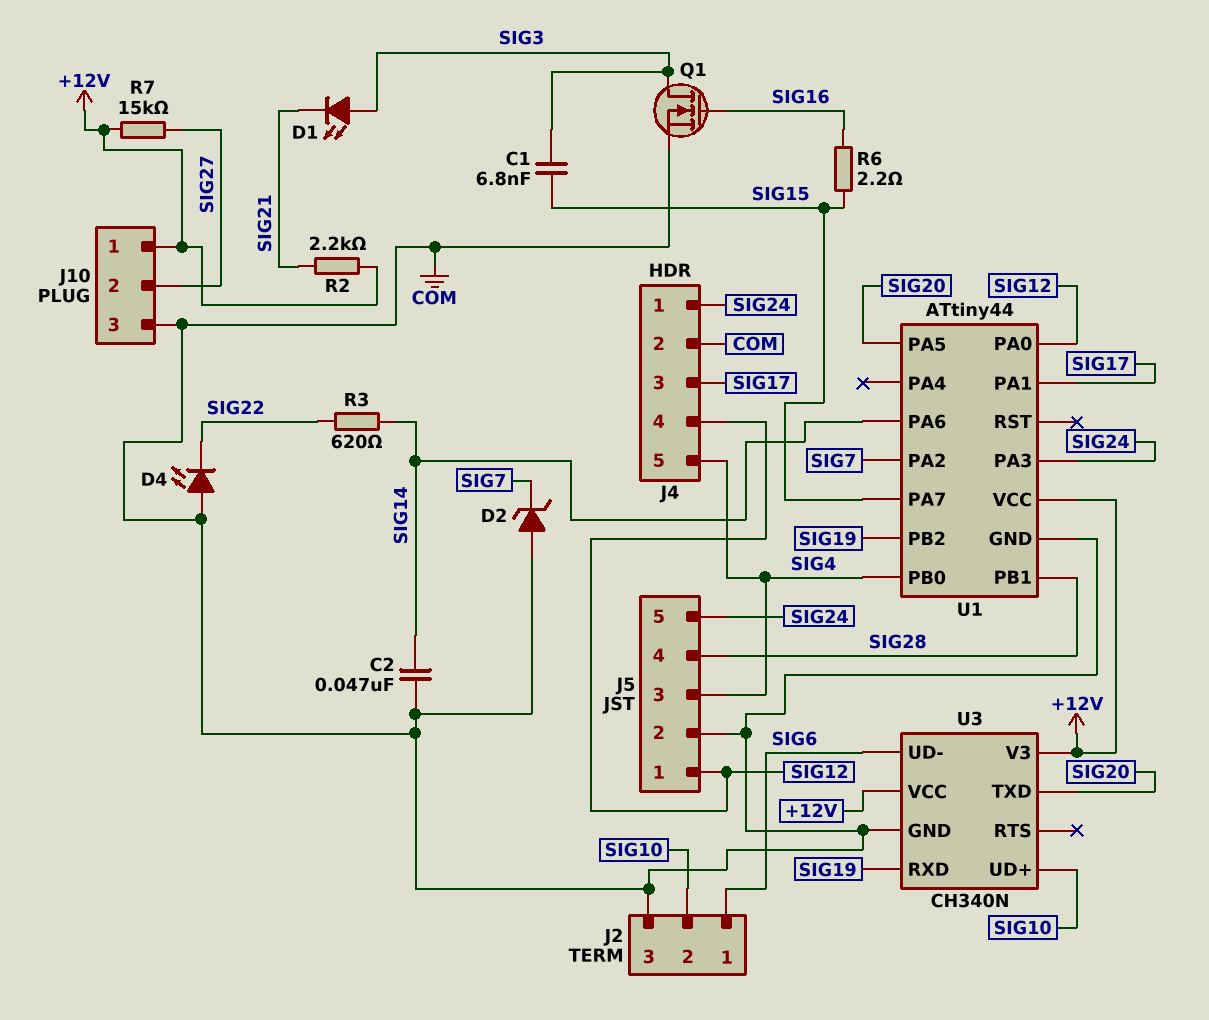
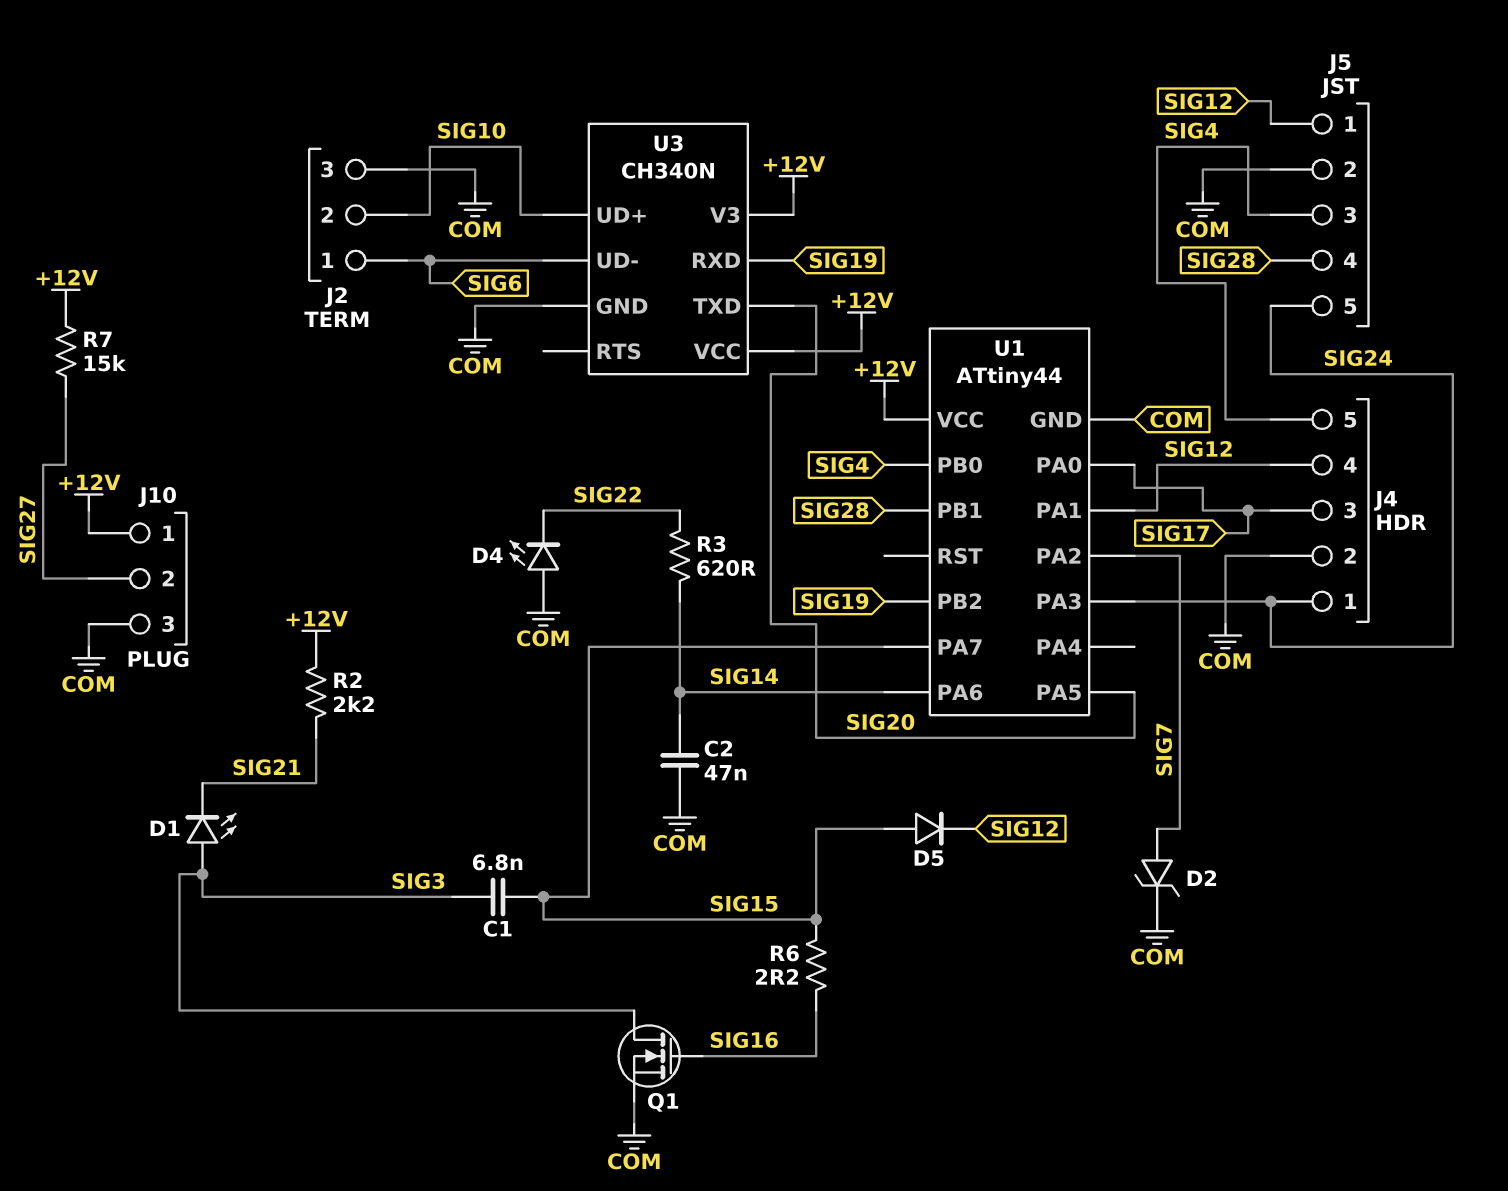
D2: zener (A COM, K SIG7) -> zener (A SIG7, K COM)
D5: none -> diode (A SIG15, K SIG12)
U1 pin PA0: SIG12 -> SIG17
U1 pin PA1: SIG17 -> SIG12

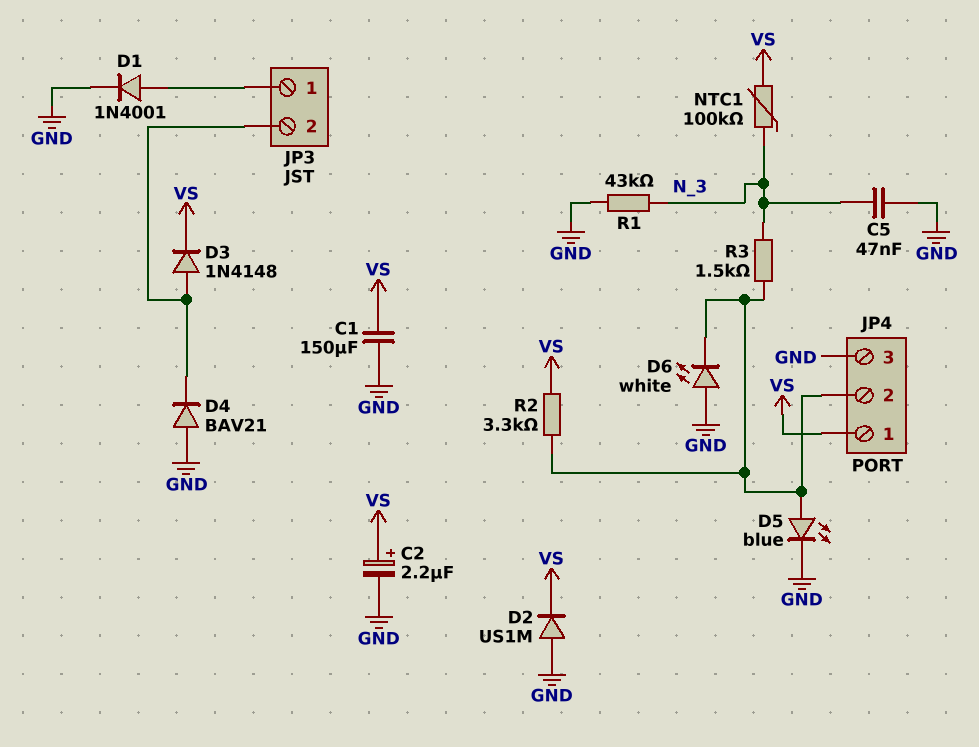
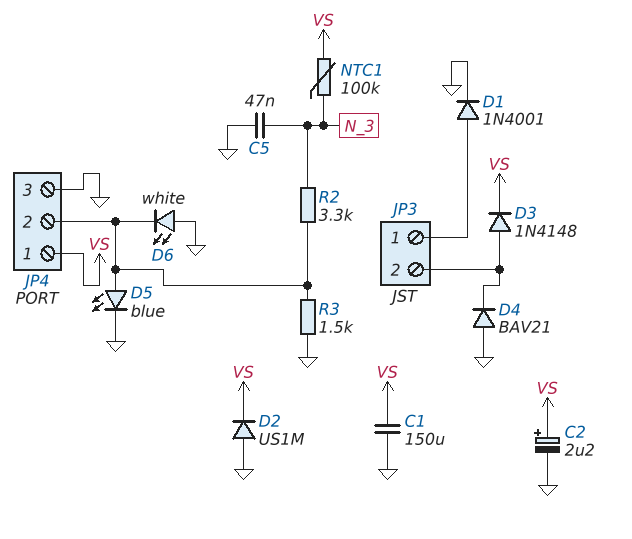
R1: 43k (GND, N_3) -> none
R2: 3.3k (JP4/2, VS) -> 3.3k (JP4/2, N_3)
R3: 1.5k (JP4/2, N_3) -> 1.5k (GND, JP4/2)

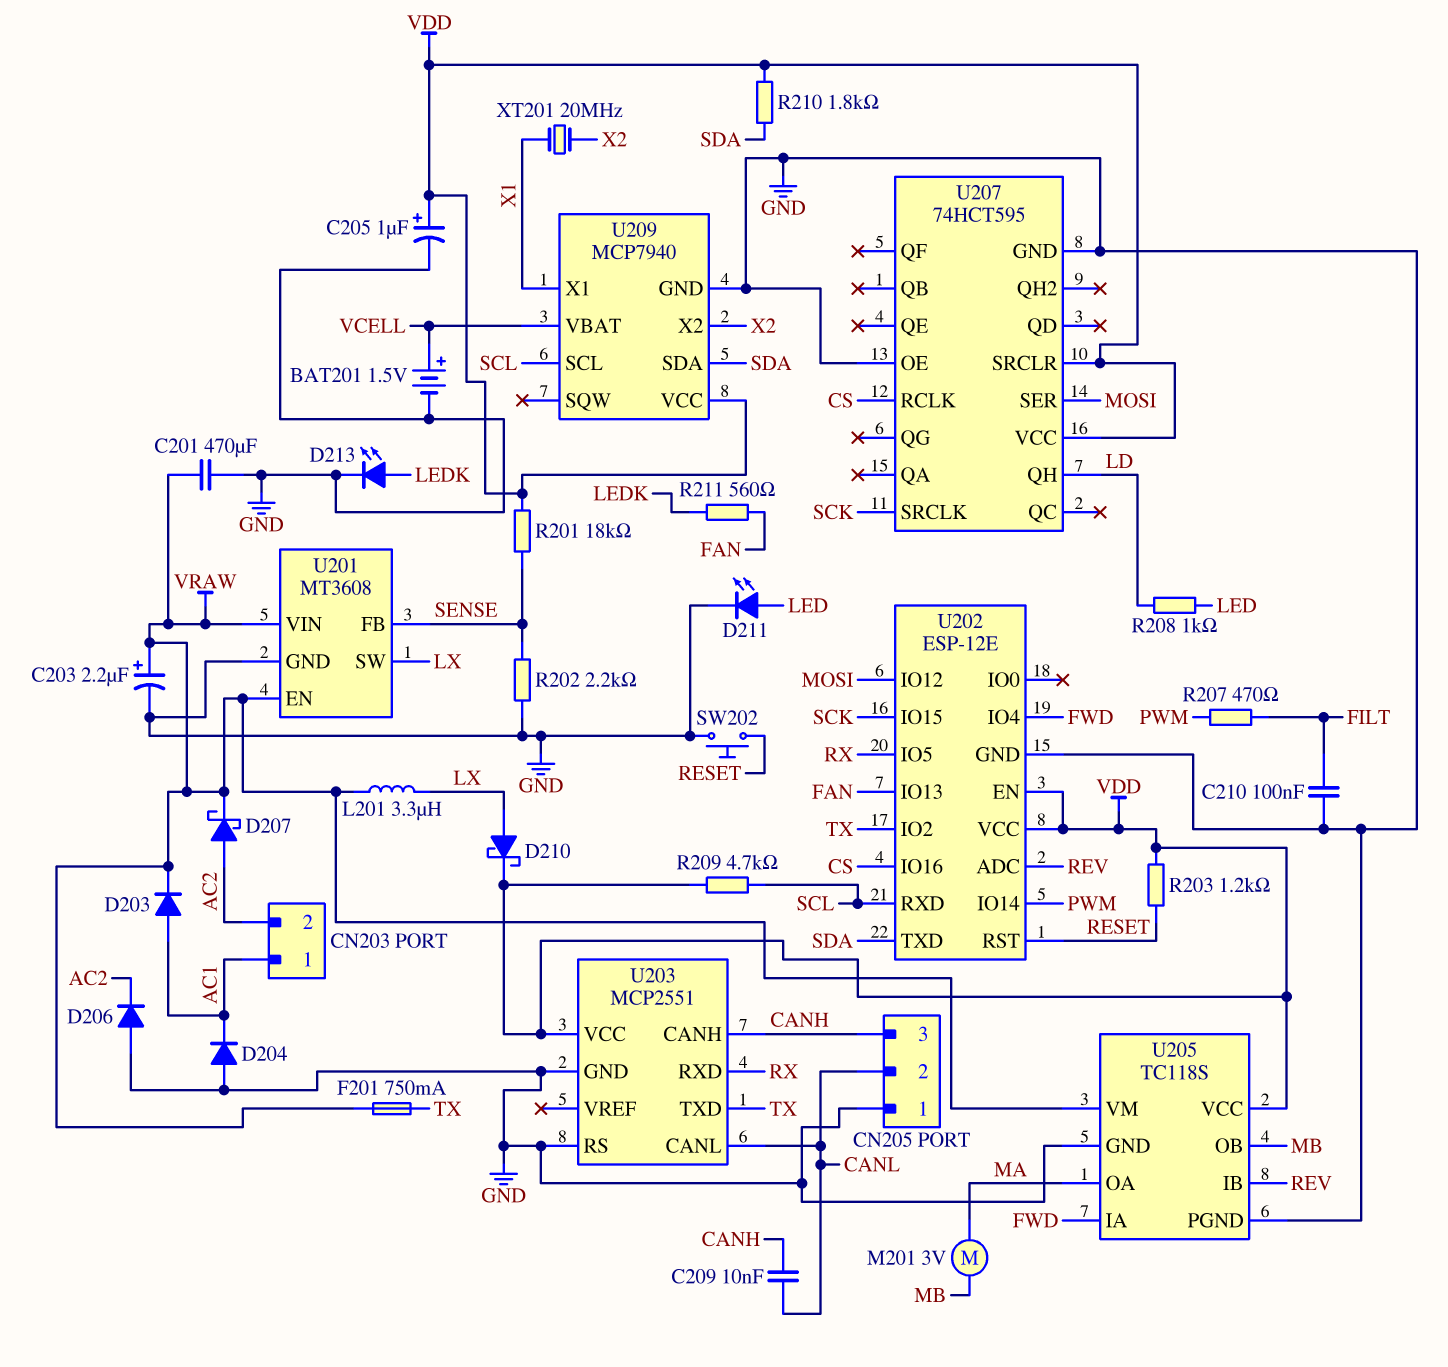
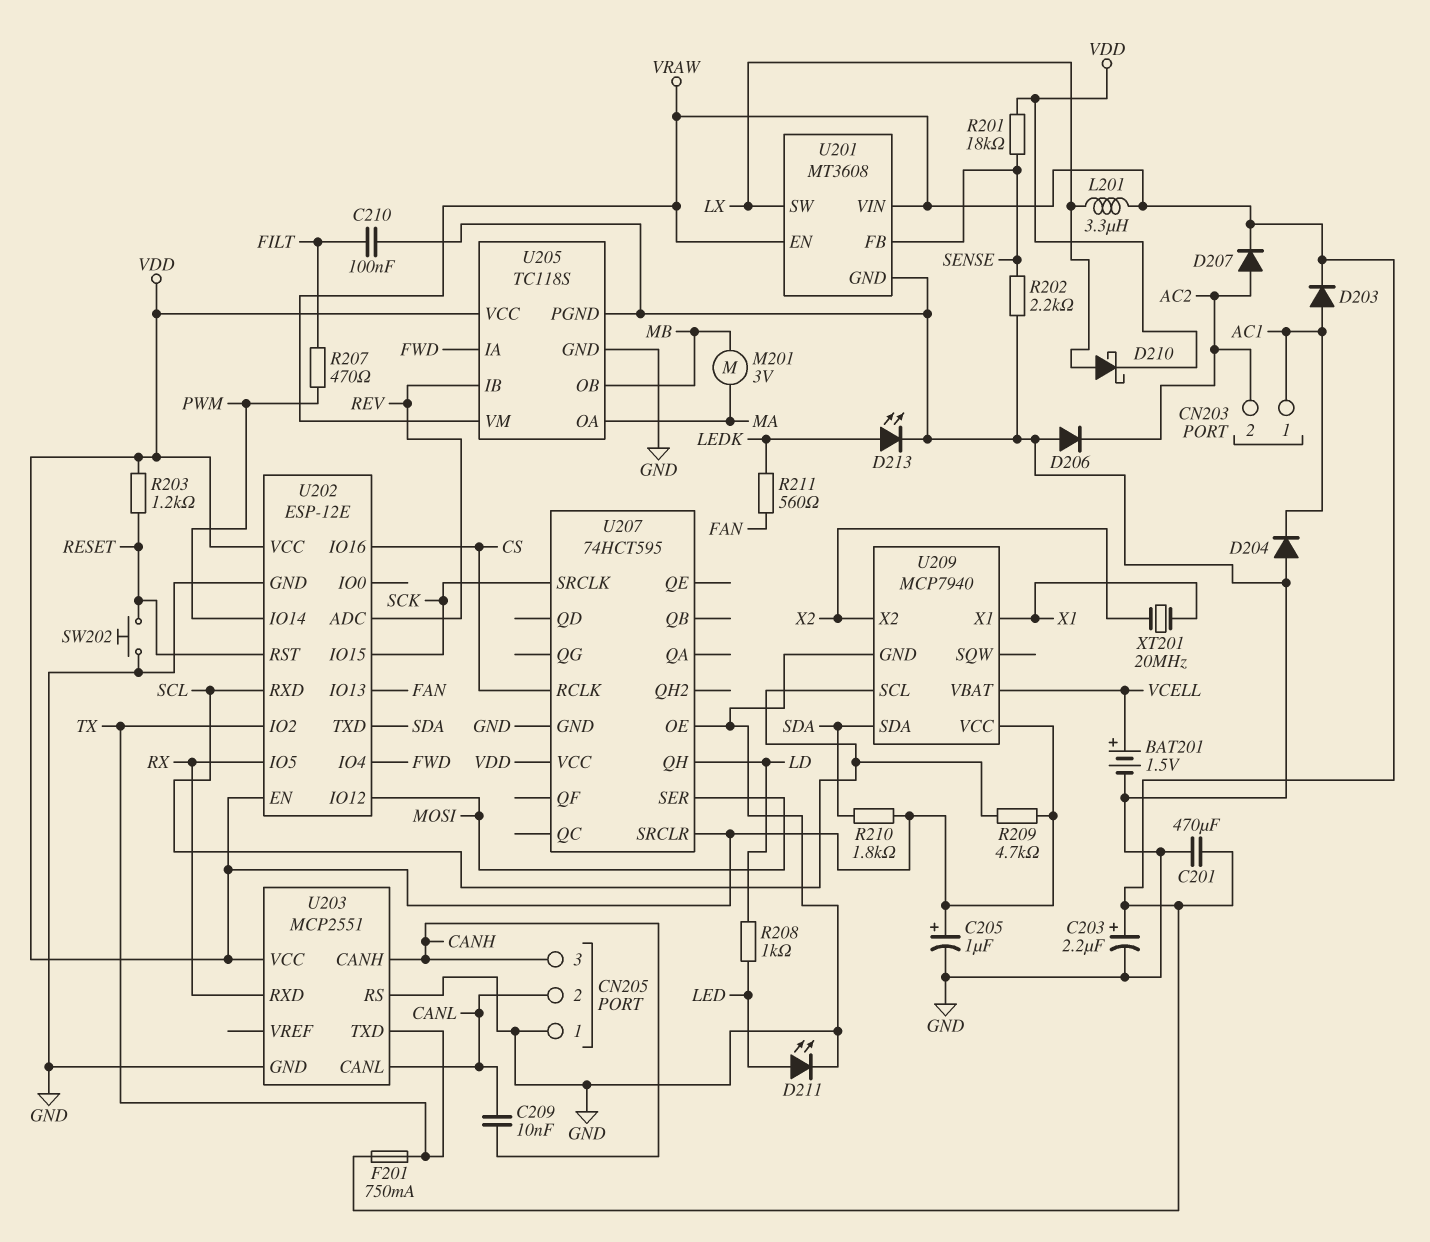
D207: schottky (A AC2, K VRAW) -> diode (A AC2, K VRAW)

● **Work instructions**
Restate the whole listing exactly as written, minus the pictures.

● **Reply to the exercise**
D2: zener (A COM, K SIG7) -> zener (A SIG7, K COM)
D5: none -> diode (A SIG15, K SIG12)
U1 pin PA0: SIG12 -> SIG17
U1 pin PA1: SIG17 -> SIG12

R1: 43k (GND, N_3) -> none
R2: 3.3k (JP4/2, VS) -> 3.3k (JP4/2, N_3)
R3: 1.5k (JP4/2, N_3) -> 1.5k (GND, JP4/2)

D207: schottky (A AC2, K VRAW) -> diode (A AC2, K VRAW)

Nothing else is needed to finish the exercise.